EXERCISE PROMPT: For the material below, return exactly the lines starting at the one holding "camera: 25 degrees right, 10 degrees down" and ending at the one holding "brown shoe [826,210,907,263]", counting both as part of the range.

GIVEN RECORDS:
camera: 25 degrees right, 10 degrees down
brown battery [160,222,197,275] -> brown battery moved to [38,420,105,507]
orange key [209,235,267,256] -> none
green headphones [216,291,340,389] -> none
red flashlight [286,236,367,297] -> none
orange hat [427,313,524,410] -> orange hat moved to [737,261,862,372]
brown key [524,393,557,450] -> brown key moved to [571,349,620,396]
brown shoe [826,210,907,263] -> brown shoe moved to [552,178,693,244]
==
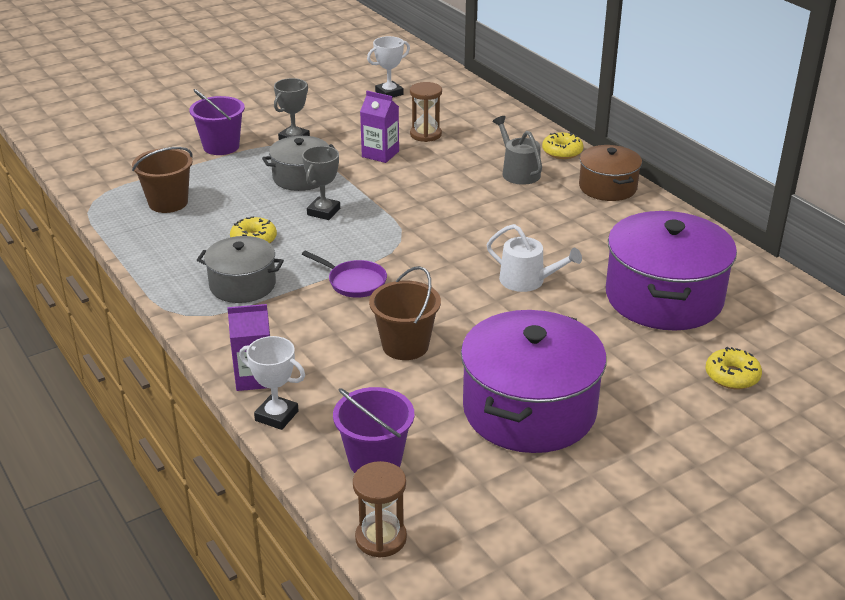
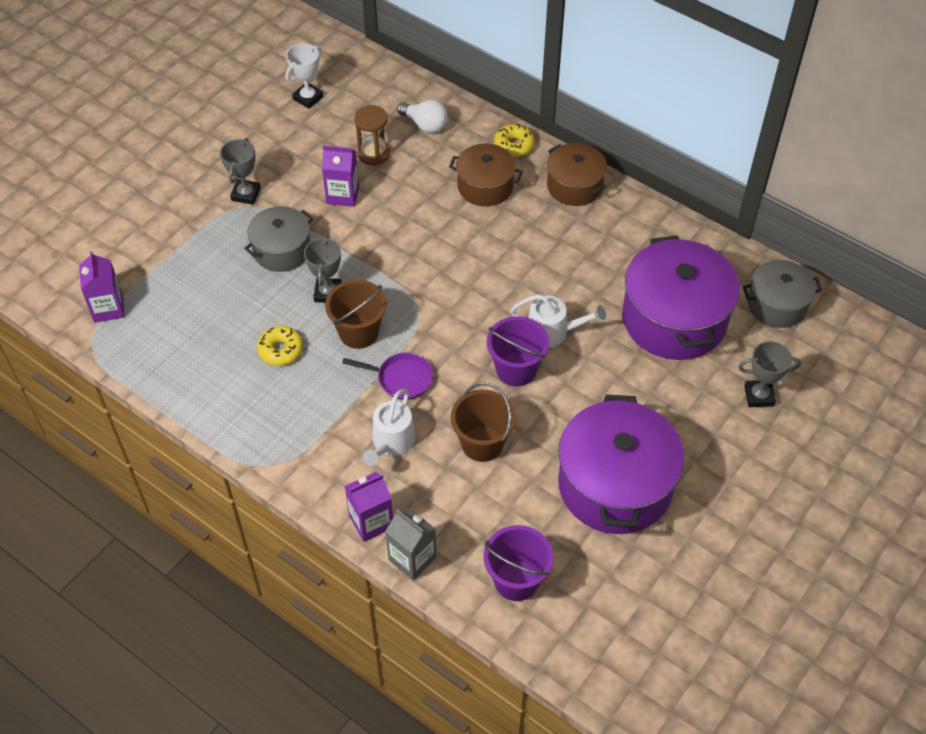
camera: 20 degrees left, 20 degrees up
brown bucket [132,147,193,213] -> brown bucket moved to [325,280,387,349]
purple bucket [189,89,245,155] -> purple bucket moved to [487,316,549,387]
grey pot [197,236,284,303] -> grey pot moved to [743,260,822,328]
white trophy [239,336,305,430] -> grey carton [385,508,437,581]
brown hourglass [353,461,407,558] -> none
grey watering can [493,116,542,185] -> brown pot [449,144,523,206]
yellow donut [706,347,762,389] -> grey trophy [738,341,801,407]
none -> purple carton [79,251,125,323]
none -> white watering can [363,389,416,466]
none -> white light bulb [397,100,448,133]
==
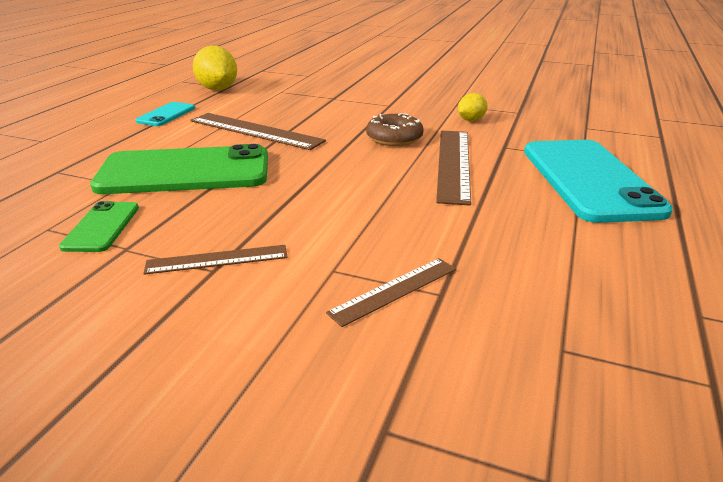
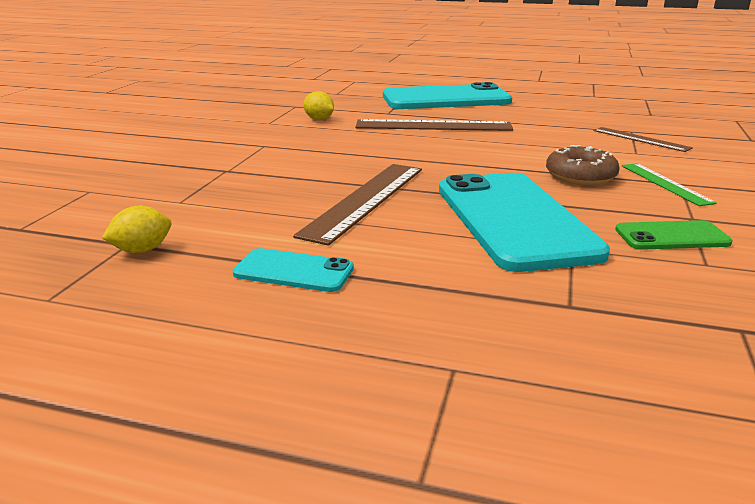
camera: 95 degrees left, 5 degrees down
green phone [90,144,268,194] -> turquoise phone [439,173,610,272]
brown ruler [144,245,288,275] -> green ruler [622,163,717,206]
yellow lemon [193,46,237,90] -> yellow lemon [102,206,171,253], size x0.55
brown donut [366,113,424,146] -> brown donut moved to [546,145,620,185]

SOLUTION:
camera: 25 degrees right, 10 degrees down
brown battery [160,222,197,275] -> brown battery moved to [38,420,105,507]
orange key [209,235,267,256] -> none
green headphones [216,291,340,389] -> none
red flashlight [286,236,367,297] -> none
orange hat [427,313,524,410] -> orange hat moved to [737,261,862,372]
brown key [524,393,557,450] -> brown key moved to [571,349,620,396]
brown shoe [826,210,907,263] -> brown shoe moved to [552,178,693,244]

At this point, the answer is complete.